Exercise brief: Exclude the pictures and repeat all of the data exactly.

****************

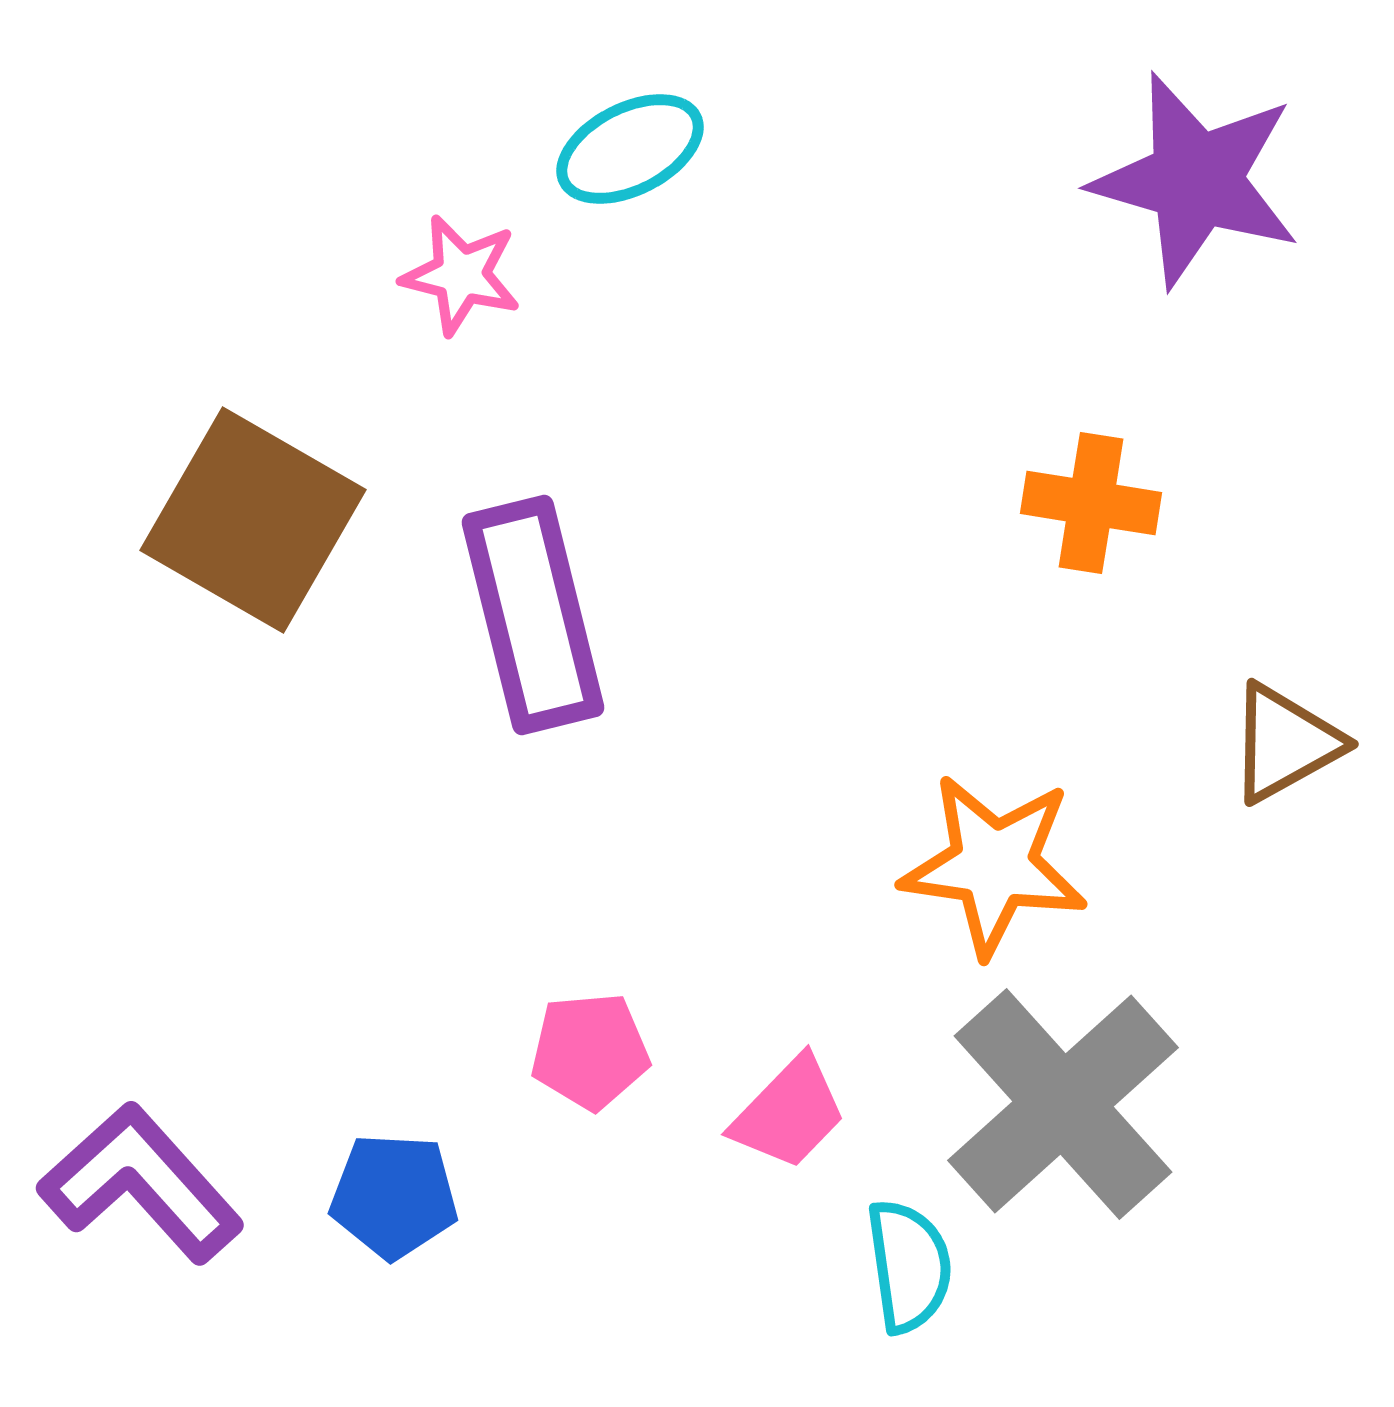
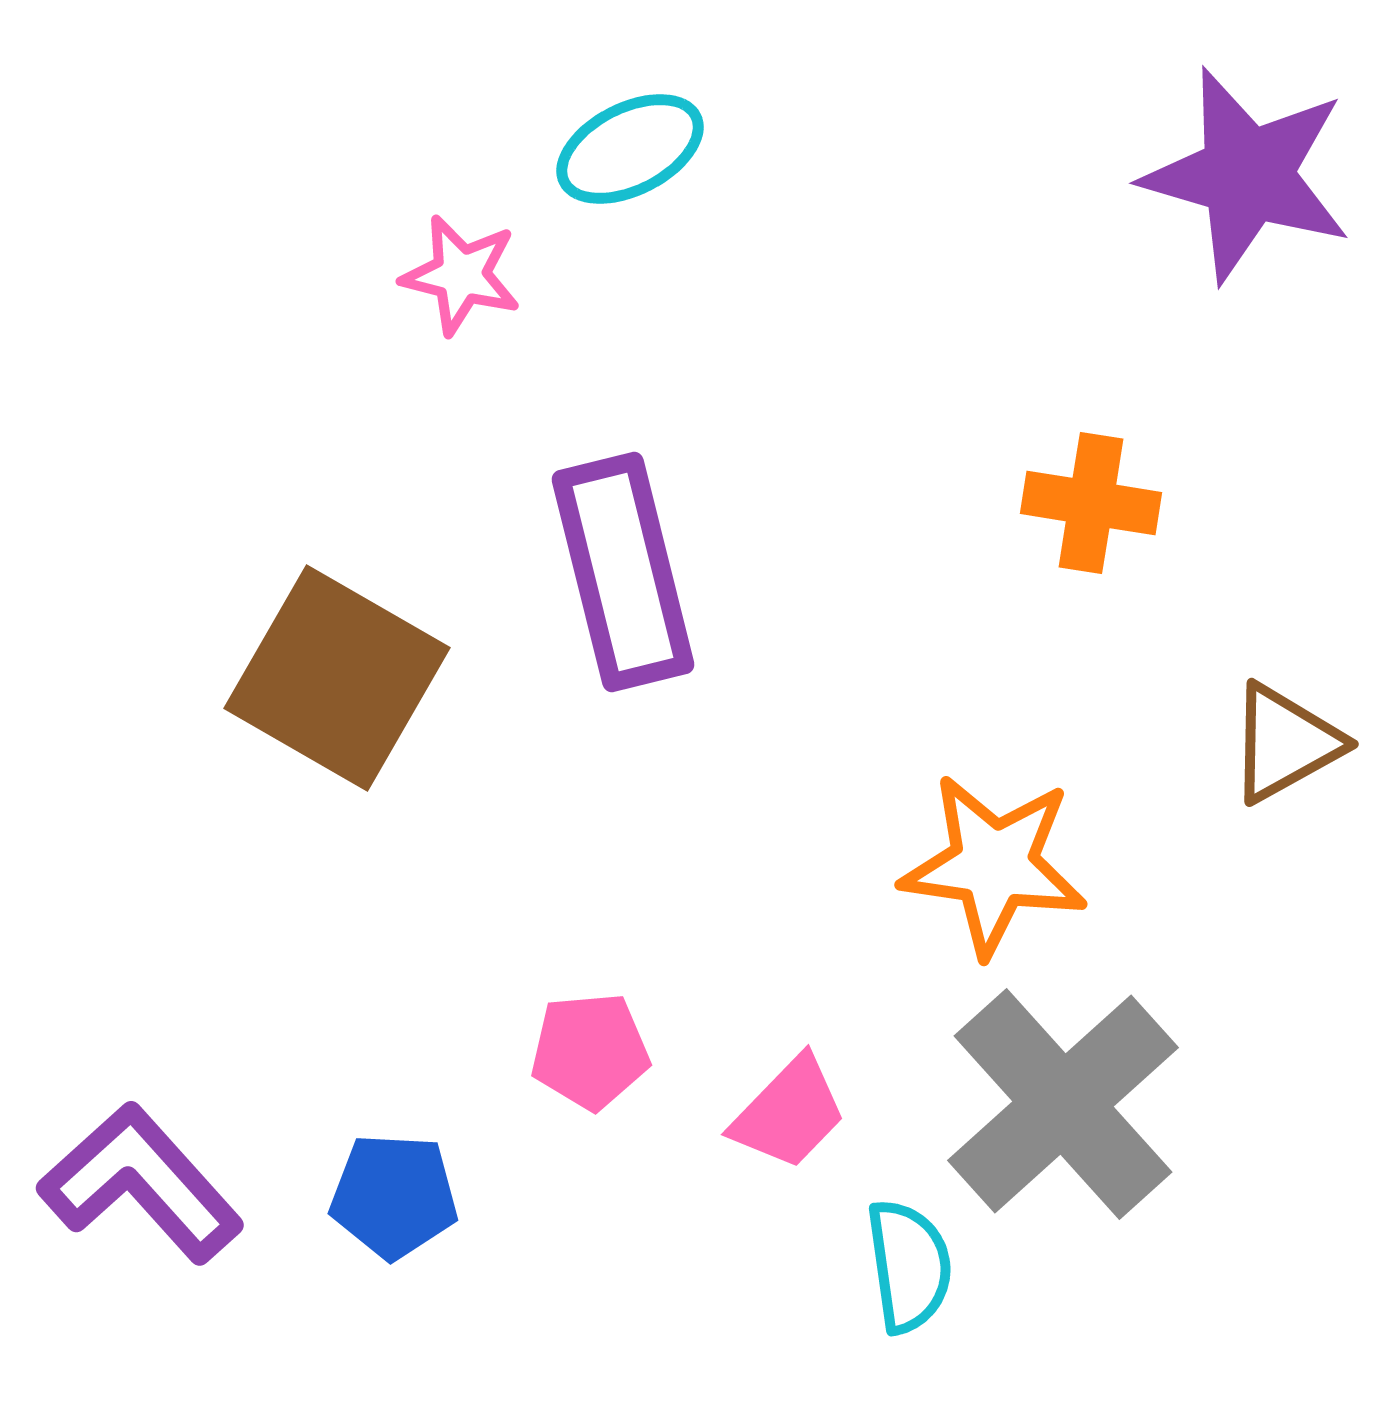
purple star: moved 51 px right, 5 px up
brown square: moved 84 px right, 158 px down
purple rectangle: moved 90 px right, 43 px up
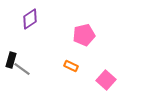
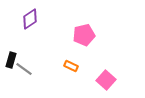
gray line: moved 2 px right
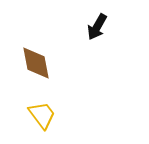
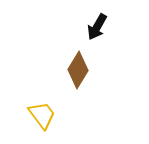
brown diamond: moved 42 px right, 7 px down; rotated 42 degrees clockwise
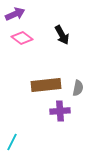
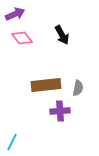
pink diamond: rotated 15 degrees clockwise
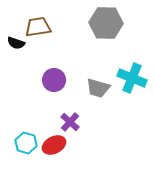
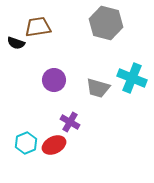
gray hexagon: rotated 12 degrees clockwise
purple cross: rotated 12 degrees counterclockwise
cyan hexagon: rotated 20 degrees clockwise
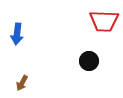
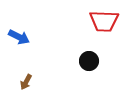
blue arrow: moved 2 px right, 3 px down; rotated 70 degrees counterclockwise
brown arrow: moved 4 px right, 1 px up
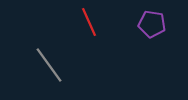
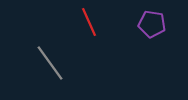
gray line: moved 1 px right, 2 px up
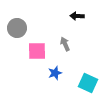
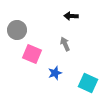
black arrow: moved 6 px left
gray circle: moved 2 px down
pink square: moved 5 px left, 3 px down; rotated 24 degrees clockwise
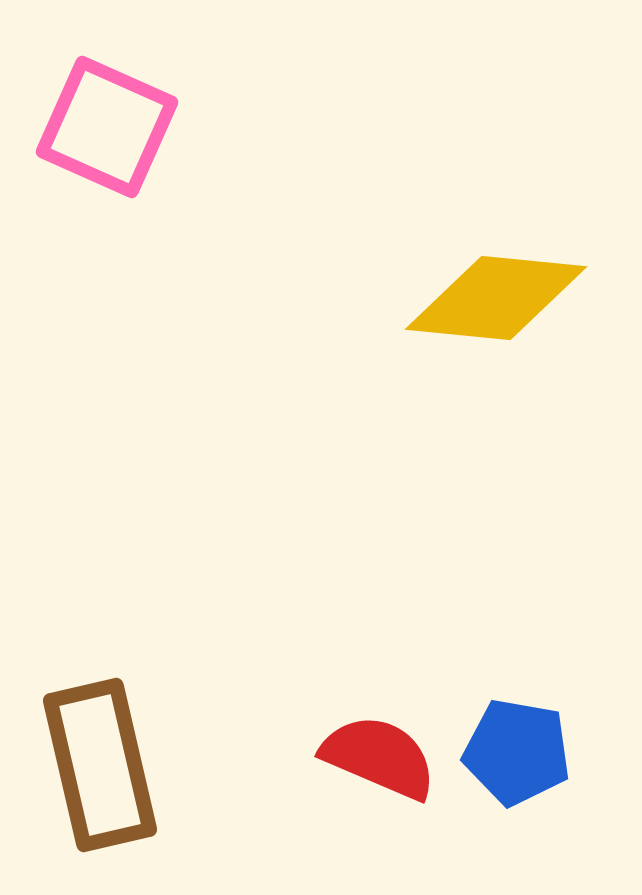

****************

Answer box:
purple star: moved 51 px right, 5 px up
brown square: moved 84 px right, 158 px down
purple rectangle: moved 90 px right, 43 px up
gray line: moved 2 px right
brown diamond: moved 42 px right, 7 px down; rotated 42 degrees clockwise
pink diamond: rotated 15 degrees clockwise
gray hexagon: rotated 12 degrees clockwise
purple cross: rotated 12 degrees counterclockwise
cyan hexagon: rotated 20 degrees clockwise
blue arrow: moved 2 px right, 3 px down; rotated 70 degrees counterclockwise
brown arrow: moved 4 px right, 1 px up
gray line: moved 1 px right, 2 px up
black arrow: moved 6 px left
gray circle: moved 2 px down
pink square: moved 5 px left, 3 px down; rotated 24 degrees clockwise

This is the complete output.